Task inputs:
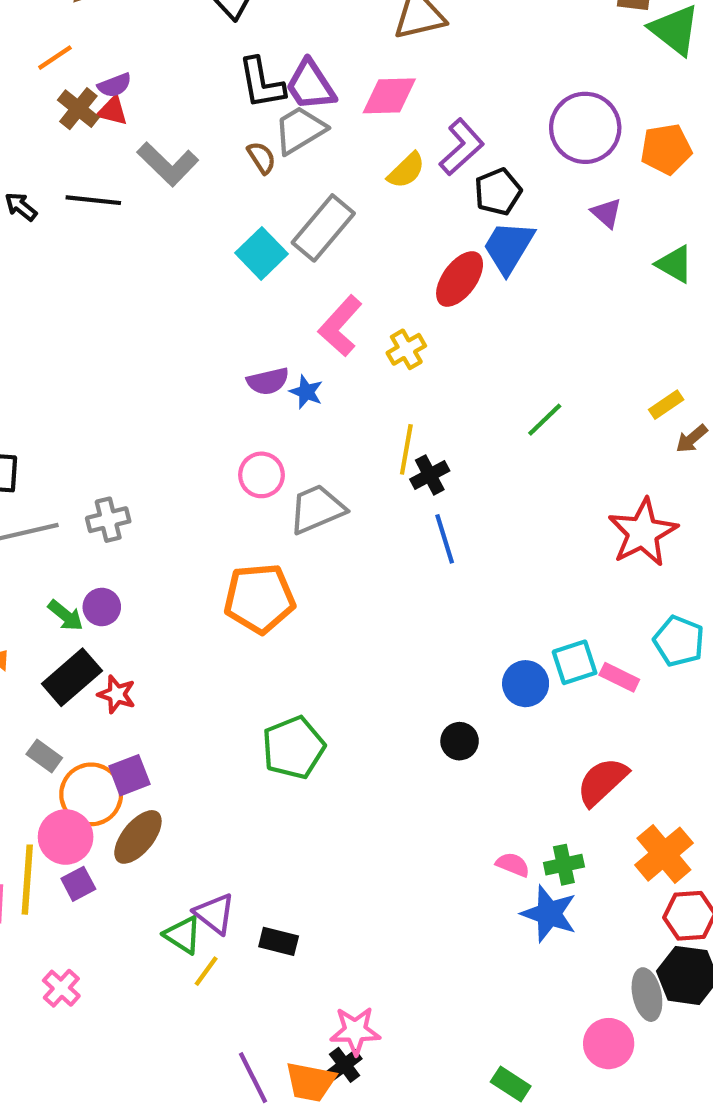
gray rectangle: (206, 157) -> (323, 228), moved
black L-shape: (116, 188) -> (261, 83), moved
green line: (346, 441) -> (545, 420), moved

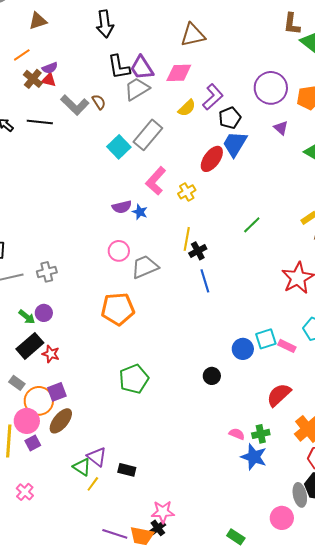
brown semicircle: (261, 158) -> (99, 102), moved
purple line: (253, 1078) -> (115, 534), turned -45

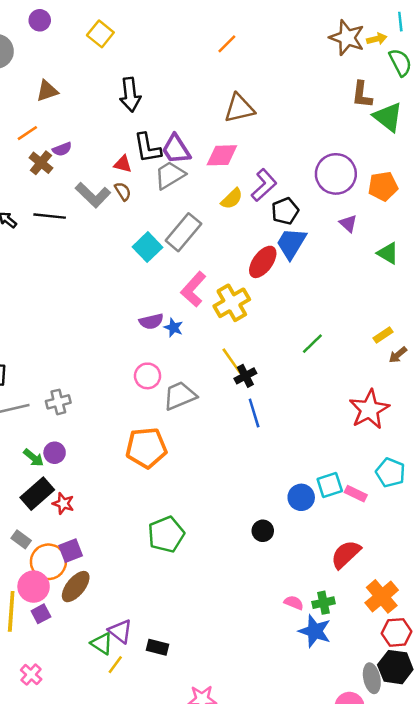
red triangle: (49, 80) -> (123, 164), moved
yellow cross: (187, 192) -> (232, 303), size x1.6
yellow line: (187, 239) -> (232, 361), turned -45

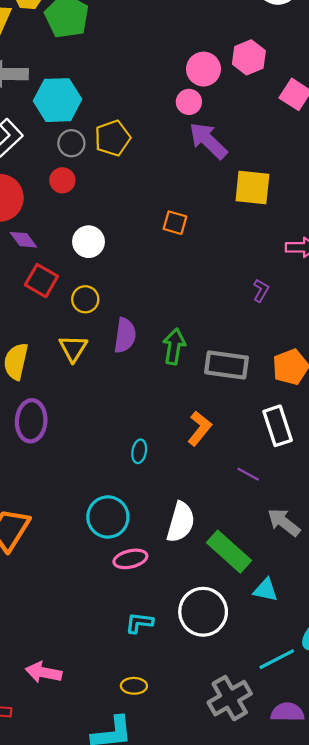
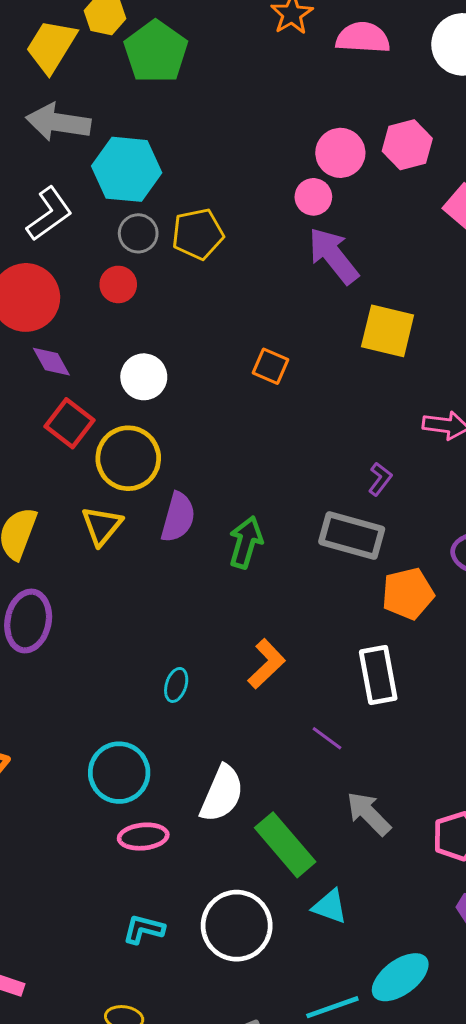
yellow circle: (85, 299) -> (128, 458), size x1.6
gray rectangle: (227, 365) -> (352, 535), moved

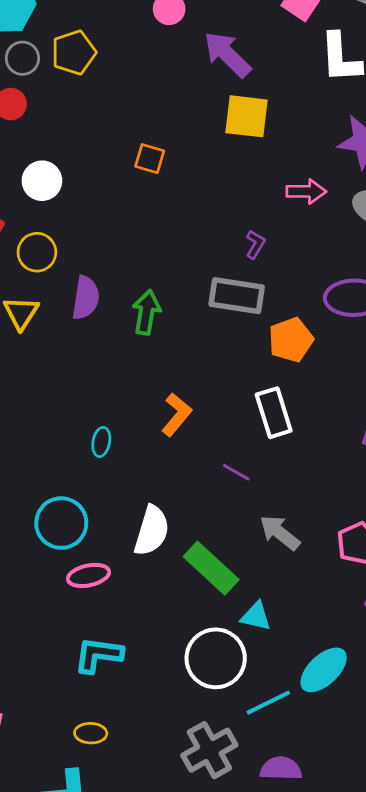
purple arrow: (333, 256) -> (227, 54), moved
yellow circle: (128, 458) -> (37, 252), size x0.7
white circle: (237, 926) -> (216, 658), moved
cyan L-shape: (144, 929) -> (98, 655), size x1.4

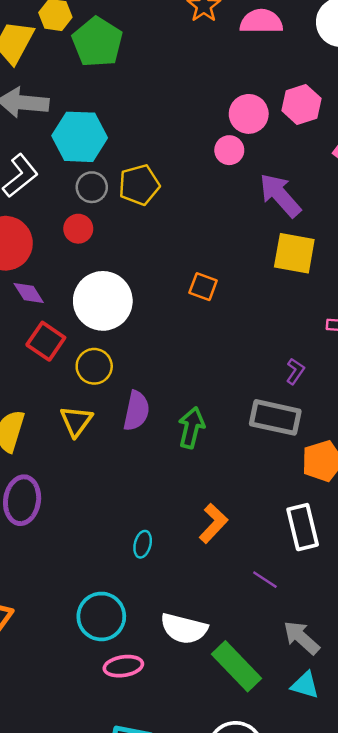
white circle: (42, 181) -> (103, 301), size x1.6
white semicircle: (152, 531) -> (184, 629), turned 84
cyan triangle: (256, 616) -> (305, 685), moved

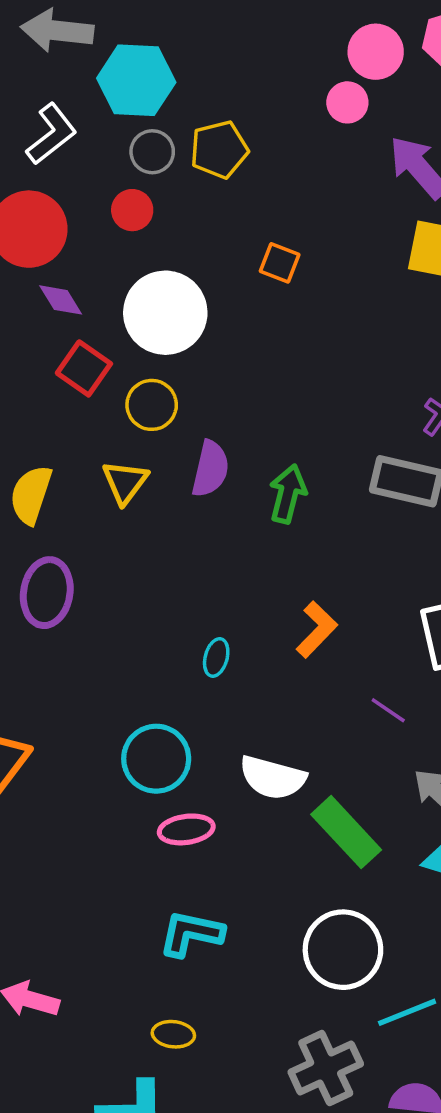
orange square: (203, 287) -> (280, 263), moved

Prompt:
Look back over the records above. Reproduce exactly everything from the line with "yellow cross: (187, 192)" down to the line with "white circle: (237, 926) -> (216, 658), moved", inclusive, and leave the pictures out.

Exercise solution:
yellow cross: (187, 192) -> (232, 303), size x1.6
yellow line: (187, 239) -> (232, 361), turned -45

yellow circle: (85, 299) -> (128, 458), size x1.6
gray rectangle: (227, 365) -> (352, 535), moved

purple arrow: (333, 256) -> (227, 54), moved
yellow circle: (128, 458) -> (37, 252), size x0.7
white circle: (237, 926) -> (216, 658), moved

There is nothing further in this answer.